**Work to complete:**
Print exactly the lines below between the line holding "C11: 100nF (W3, W18) -> none" and the line holding "U1 pin VS: GND -> VDD", inclusive, and nothing more.

== == ==

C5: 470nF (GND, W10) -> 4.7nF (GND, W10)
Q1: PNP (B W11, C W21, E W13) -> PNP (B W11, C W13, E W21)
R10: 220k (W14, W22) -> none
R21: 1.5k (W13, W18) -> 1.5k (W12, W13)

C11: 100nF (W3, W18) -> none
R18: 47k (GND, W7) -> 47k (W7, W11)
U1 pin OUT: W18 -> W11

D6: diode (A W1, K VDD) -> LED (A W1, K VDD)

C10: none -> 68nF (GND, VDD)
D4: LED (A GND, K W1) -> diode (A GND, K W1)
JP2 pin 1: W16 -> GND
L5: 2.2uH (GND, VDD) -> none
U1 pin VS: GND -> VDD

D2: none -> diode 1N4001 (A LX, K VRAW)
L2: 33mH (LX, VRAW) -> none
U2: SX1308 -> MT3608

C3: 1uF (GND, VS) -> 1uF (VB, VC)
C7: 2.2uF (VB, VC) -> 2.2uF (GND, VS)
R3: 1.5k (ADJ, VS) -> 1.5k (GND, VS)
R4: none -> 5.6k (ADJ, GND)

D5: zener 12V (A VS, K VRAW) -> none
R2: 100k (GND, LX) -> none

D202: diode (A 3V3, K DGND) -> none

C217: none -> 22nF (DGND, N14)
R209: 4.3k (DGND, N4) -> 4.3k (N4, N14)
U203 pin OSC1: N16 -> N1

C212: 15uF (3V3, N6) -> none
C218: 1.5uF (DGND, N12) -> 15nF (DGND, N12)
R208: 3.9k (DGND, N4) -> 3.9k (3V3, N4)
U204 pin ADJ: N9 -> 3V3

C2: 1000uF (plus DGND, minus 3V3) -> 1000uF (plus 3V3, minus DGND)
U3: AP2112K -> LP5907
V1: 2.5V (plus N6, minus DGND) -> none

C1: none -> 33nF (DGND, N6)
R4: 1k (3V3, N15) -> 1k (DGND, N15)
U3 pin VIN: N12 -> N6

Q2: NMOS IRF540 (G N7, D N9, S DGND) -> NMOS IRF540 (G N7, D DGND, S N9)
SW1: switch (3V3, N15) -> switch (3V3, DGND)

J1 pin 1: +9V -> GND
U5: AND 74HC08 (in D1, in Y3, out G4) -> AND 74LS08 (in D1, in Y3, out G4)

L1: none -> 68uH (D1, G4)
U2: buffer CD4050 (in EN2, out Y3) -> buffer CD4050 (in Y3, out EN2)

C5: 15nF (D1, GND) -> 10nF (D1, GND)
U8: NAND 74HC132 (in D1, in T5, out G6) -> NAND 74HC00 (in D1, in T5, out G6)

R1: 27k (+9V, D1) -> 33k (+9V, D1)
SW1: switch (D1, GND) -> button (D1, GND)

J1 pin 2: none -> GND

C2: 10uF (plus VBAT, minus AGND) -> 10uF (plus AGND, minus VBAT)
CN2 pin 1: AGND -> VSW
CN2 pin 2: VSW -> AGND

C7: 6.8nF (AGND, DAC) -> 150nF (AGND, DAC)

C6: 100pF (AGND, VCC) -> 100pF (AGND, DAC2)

== == ==

**Result:**
C11: 100nF (W3, W18) -> none
R18: 47k (GND, W7) -> 47k (W7, W11)
U1 pin OUT: W18 -> W11

D6: diode (A W1, K VDD) -> LED (A W1, K VDD)

C10: none -> 68nF (GND, VDD)
D4: LED (A GND, K W1) -> diode (A GND, K W1)
JP2 pin 1: W16 -> GND
L5: 2.2uH (GND, VDD) -> none
U1 pin VS: GND -> VDD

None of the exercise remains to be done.